[PROBLEM DETAILS] Across the entries below, tally every line that holds the string "first" and reply with the number only.

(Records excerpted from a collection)
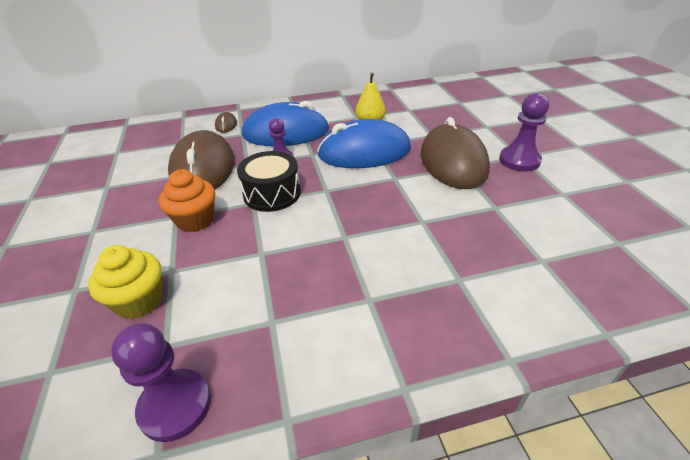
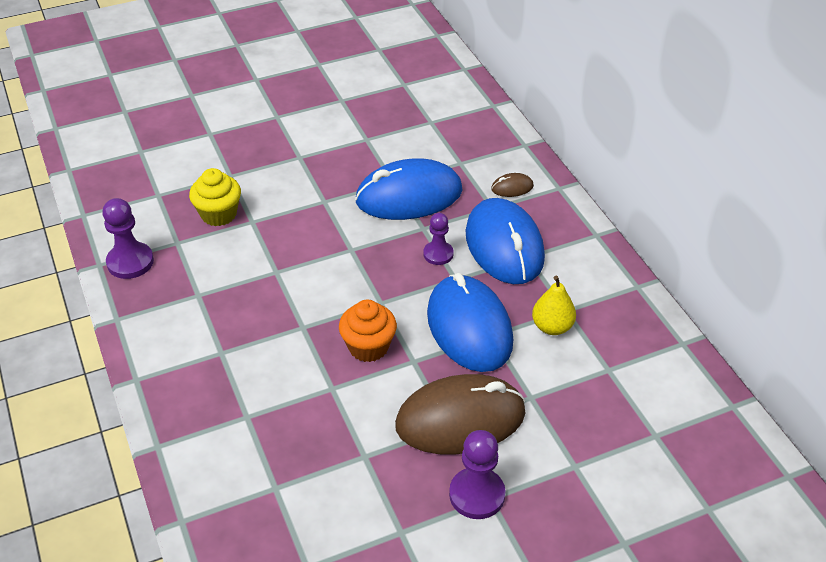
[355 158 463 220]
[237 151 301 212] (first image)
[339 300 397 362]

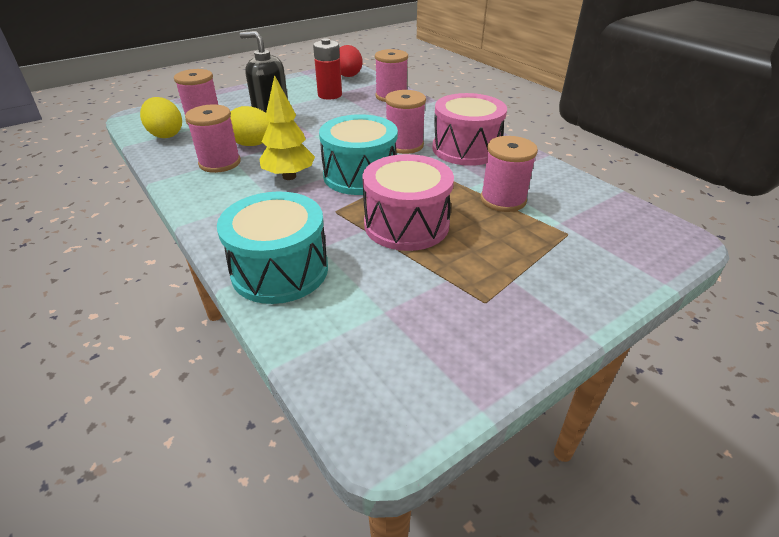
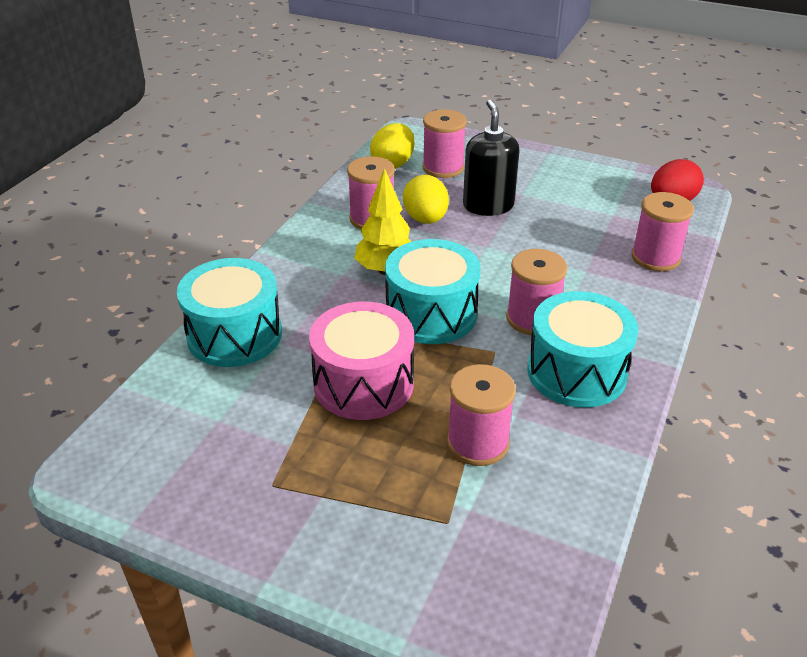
[313 38 342 100] (first image)
[527 291 638 408]

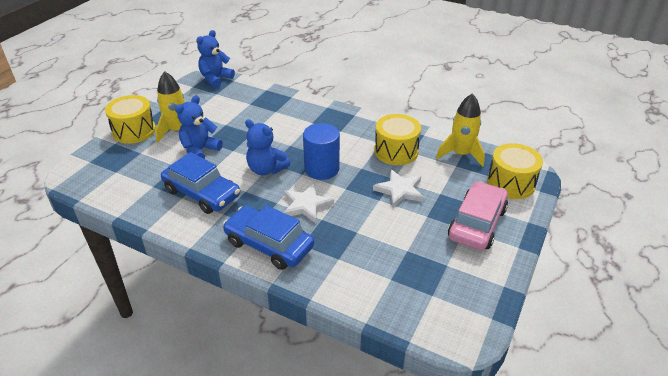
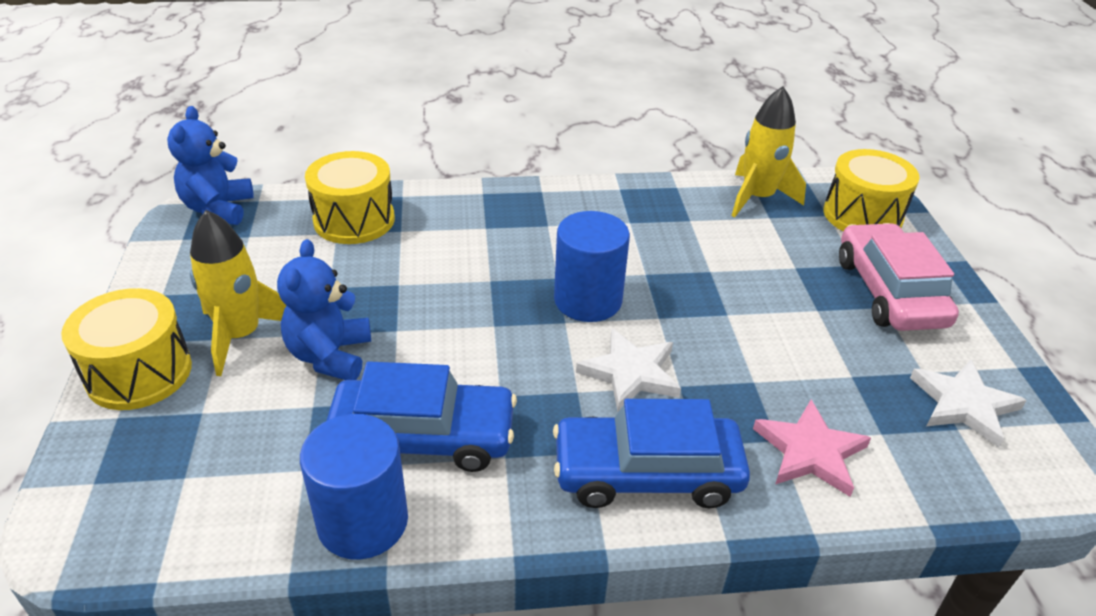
[305 151 395 244]
[245 119 290 175] (first image)
[910 360 1027 448]
[753 400 871 497]
[300 414 408 560]

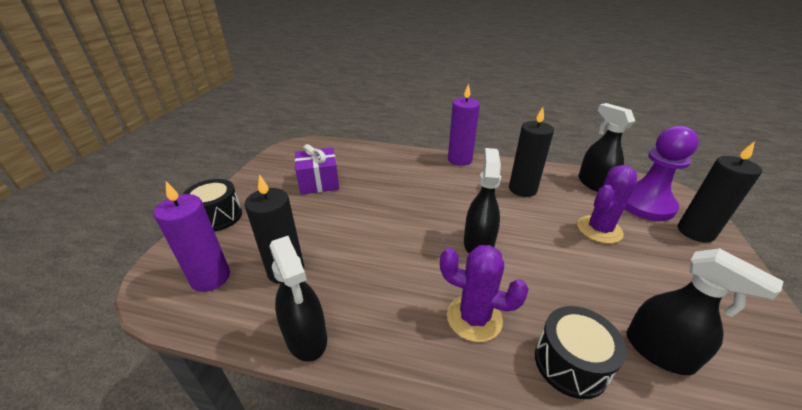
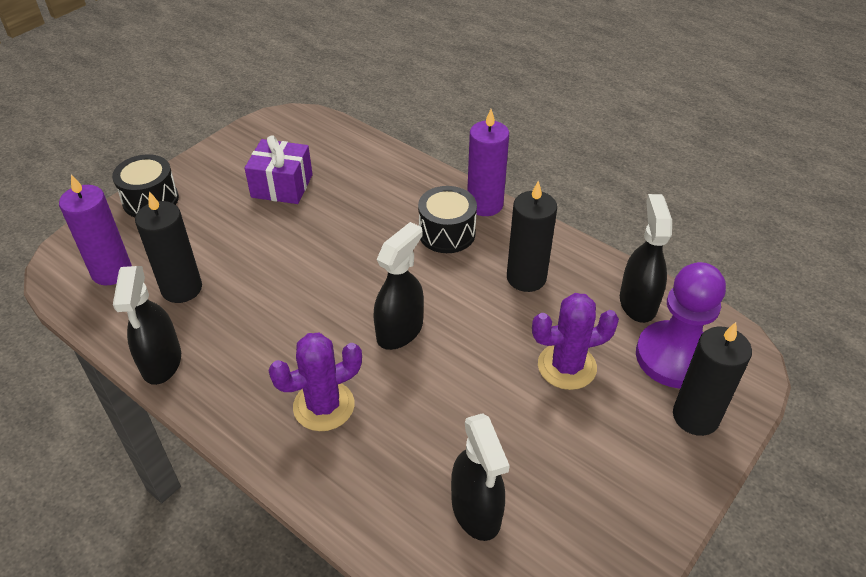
[268 333 362 431]
[418 186 477 253]

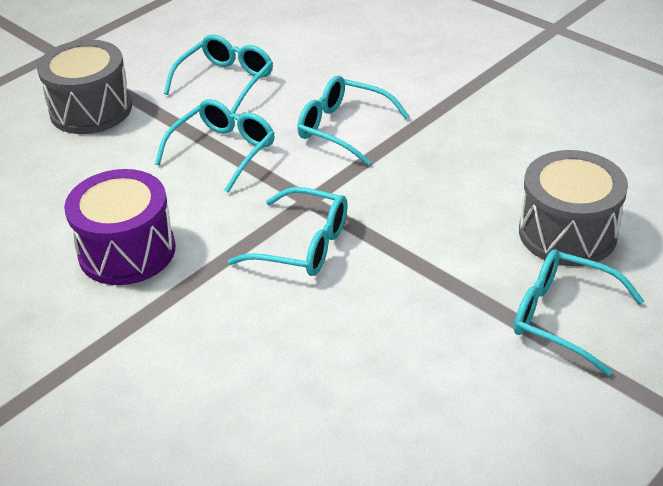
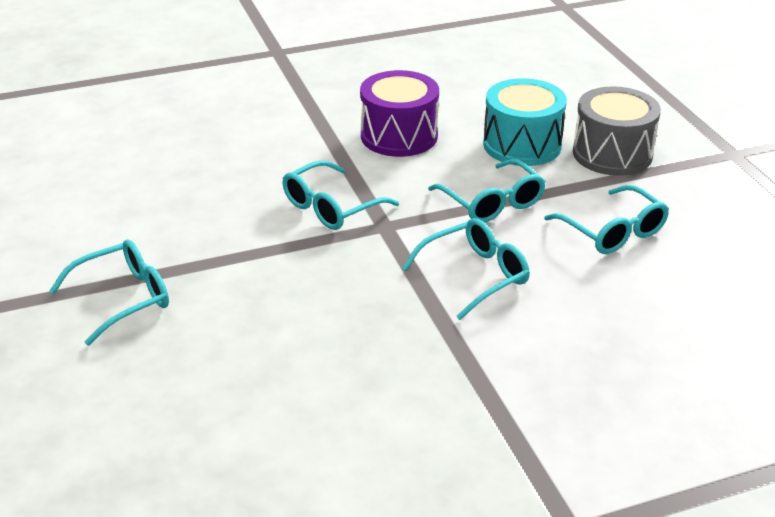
[519 150 628 266] (first image)
[483 78 567 166]

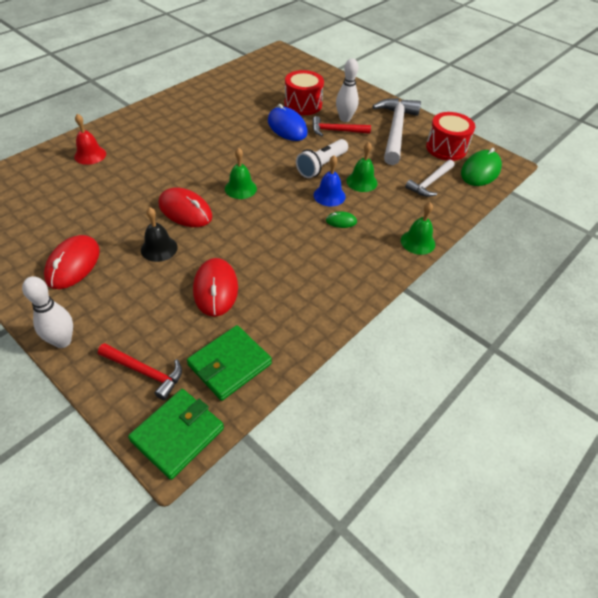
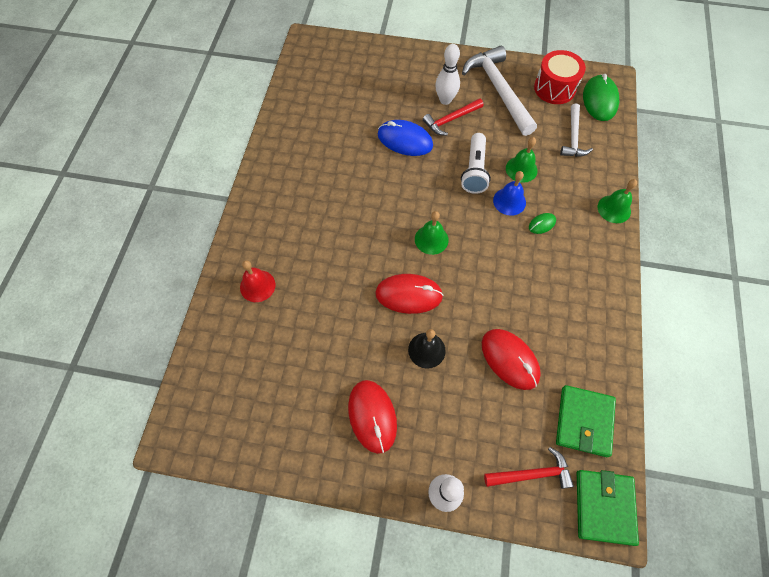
[284 70 324 115] (first image)

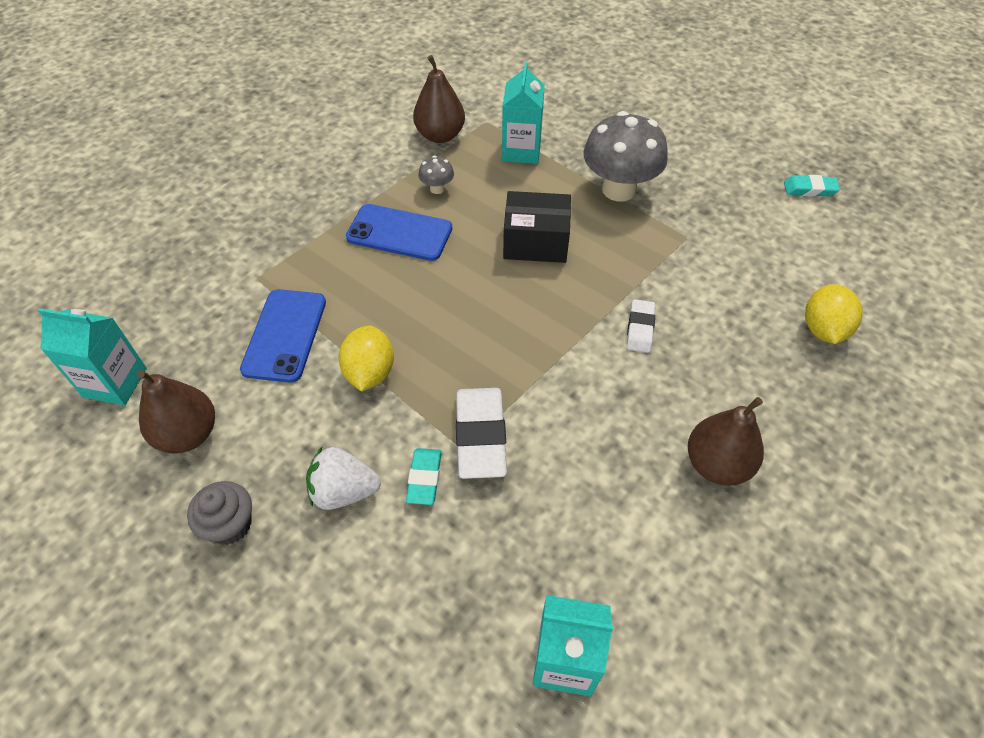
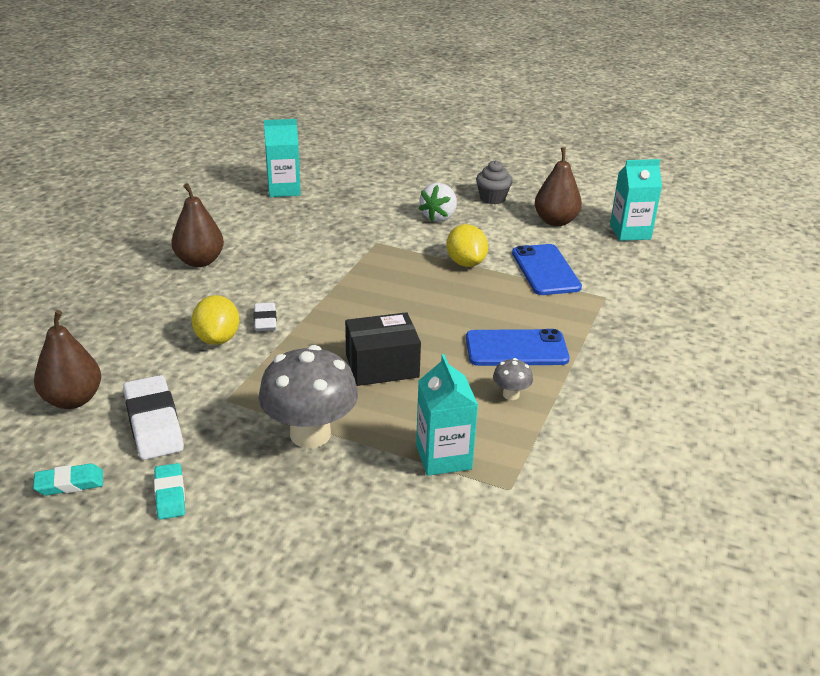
[34 310 101 409]
[192 295 239 345]
[123 375 184 460]
[419 183 457 222]
[154 463 185 520]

[EXPECTED ANSWER] 5